◆ What to work on
Your response should consist of the entries below, reproduced exactly and without their images.

Saved entries:
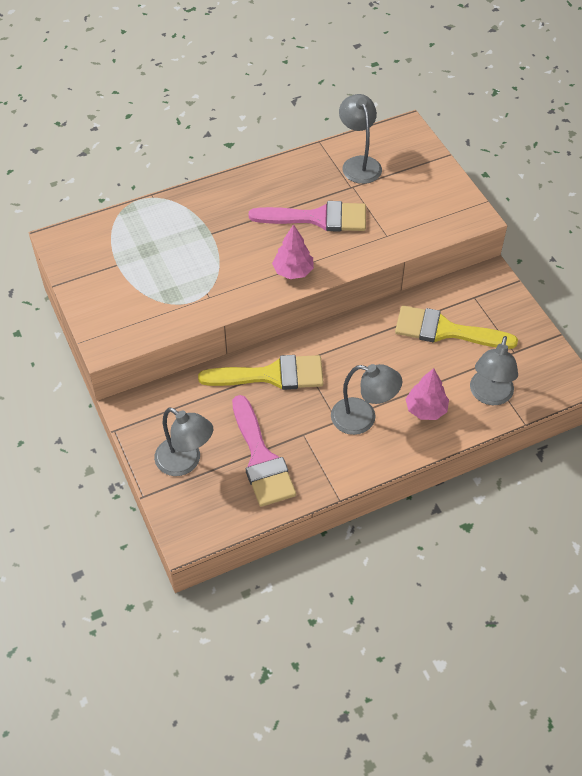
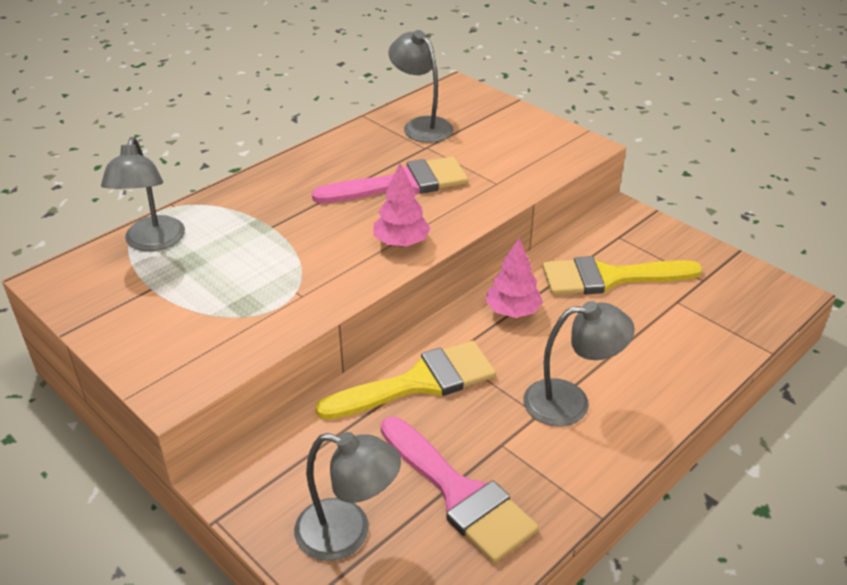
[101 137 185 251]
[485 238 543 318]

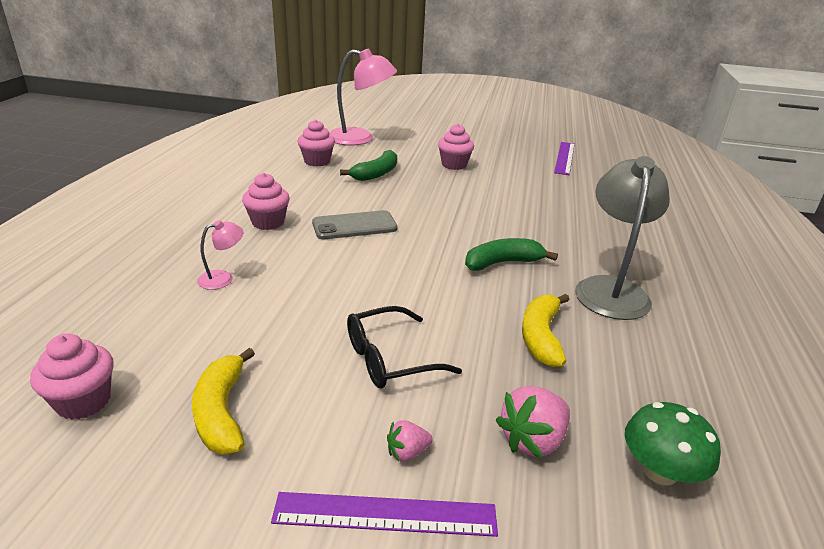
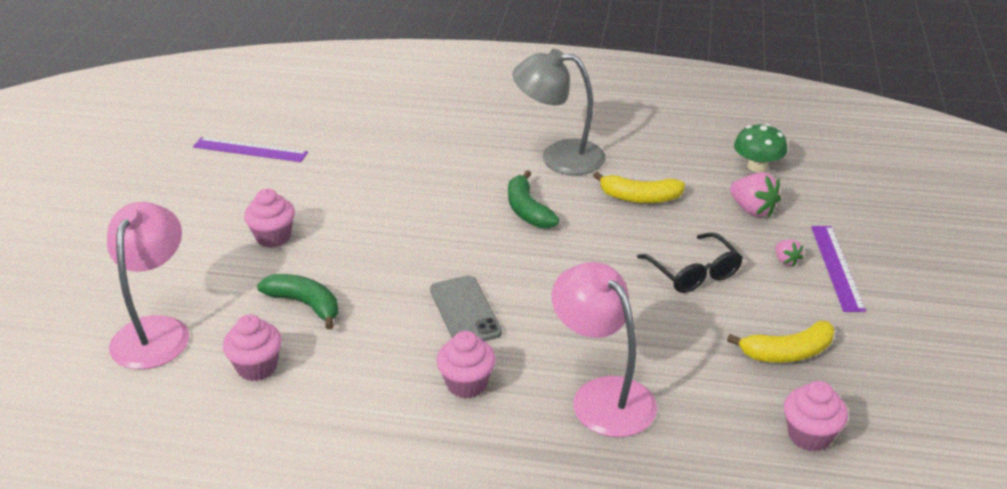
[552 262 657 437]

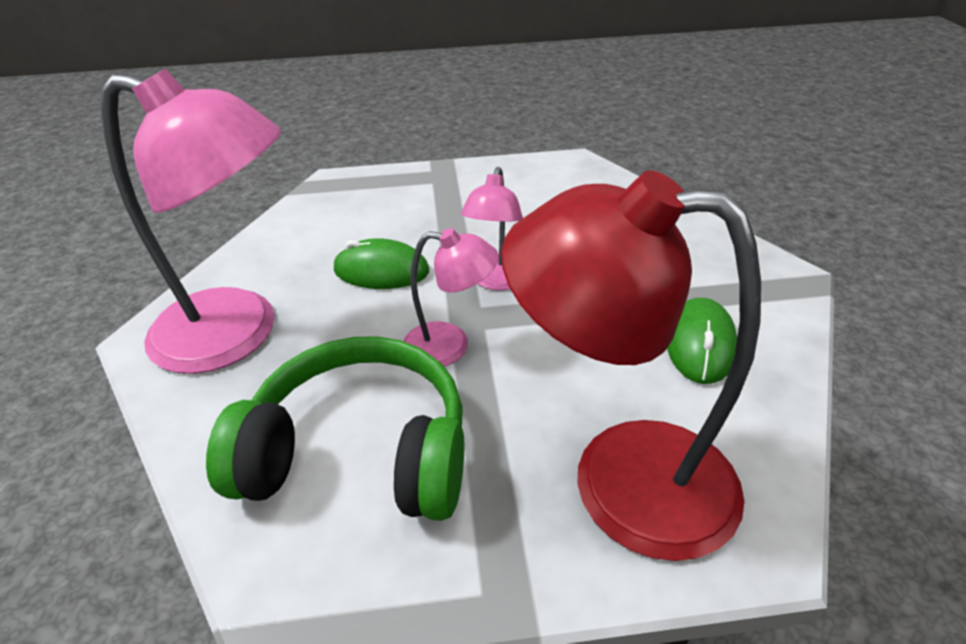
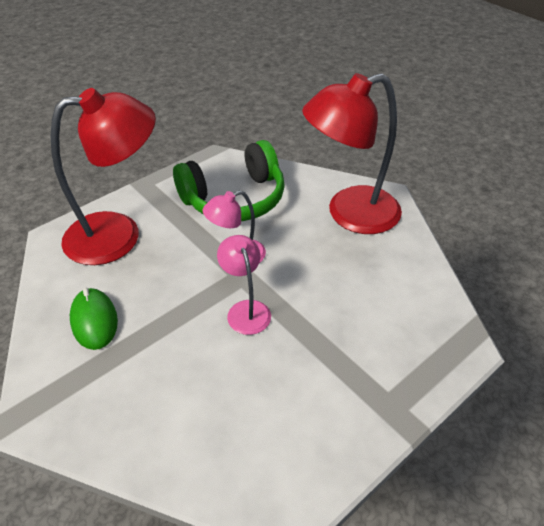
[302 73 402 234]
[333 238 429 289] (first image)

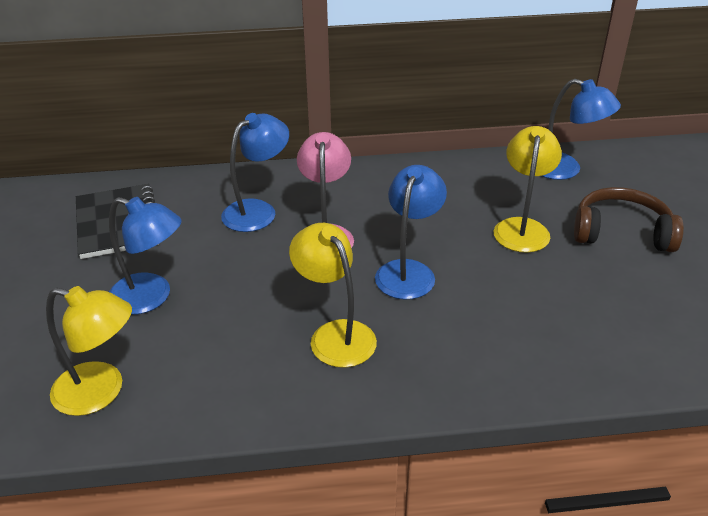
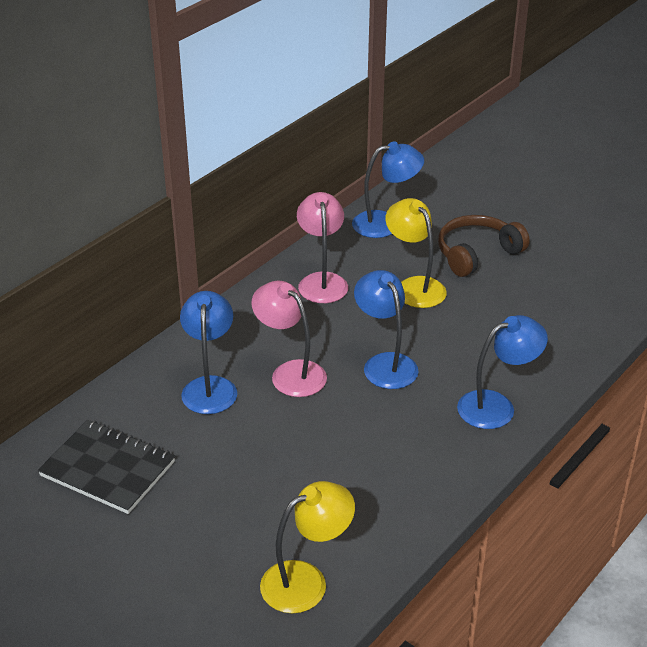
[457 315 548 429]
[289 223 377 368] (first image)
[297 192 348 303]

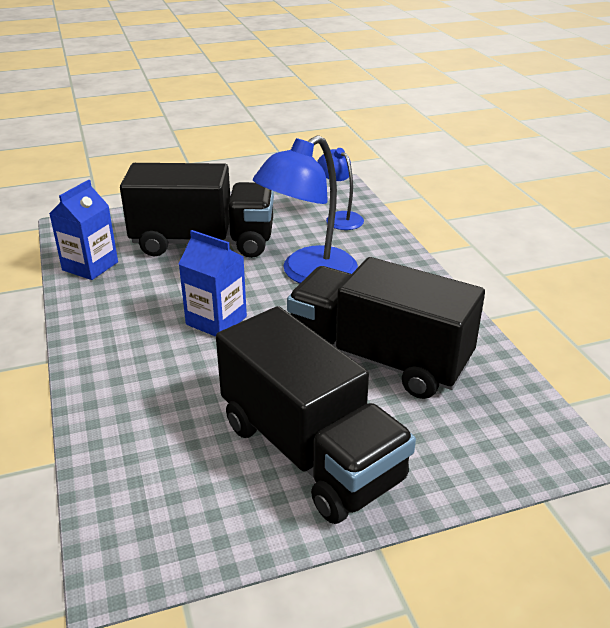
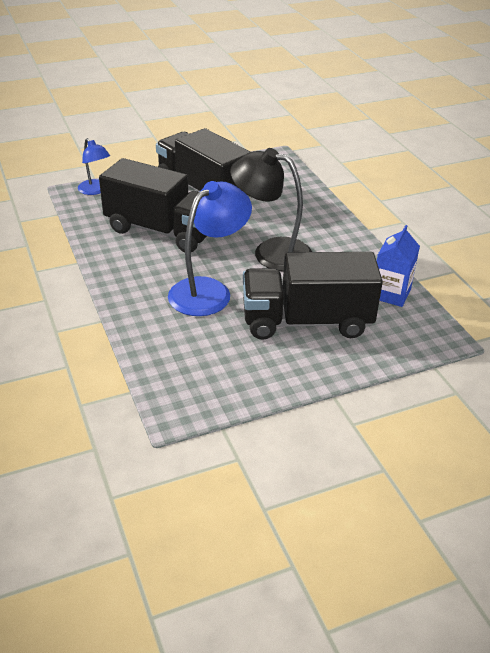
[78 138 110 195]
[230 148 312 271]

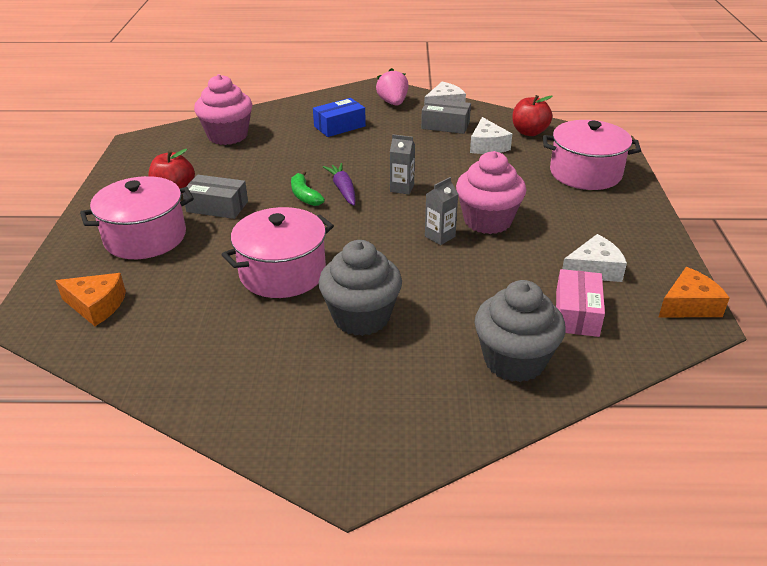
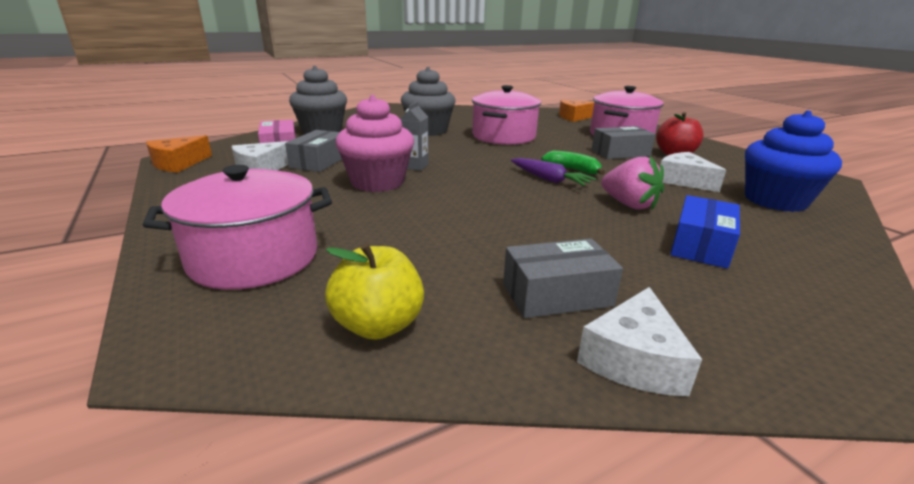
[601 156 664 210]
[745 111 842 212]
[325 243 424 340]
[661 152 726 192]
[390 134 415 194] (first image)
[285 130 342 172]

◆ Response area
[101 137 185 251]
[485 238 543 318]

[552 262 657 437]

[302 73 402 234]
[333 238 429 289] (first image)

[457 315 548 429]
[289 223 377 368] (first image)
[297 192 348 303]

[78 138 110 195]
[230 148 312 271]

[601 156 664 210]
[745 111 842 212]
[325 243 424 340]
[661 152 726 192]
[390 134 415 194] (first image)
[285 130 342 172]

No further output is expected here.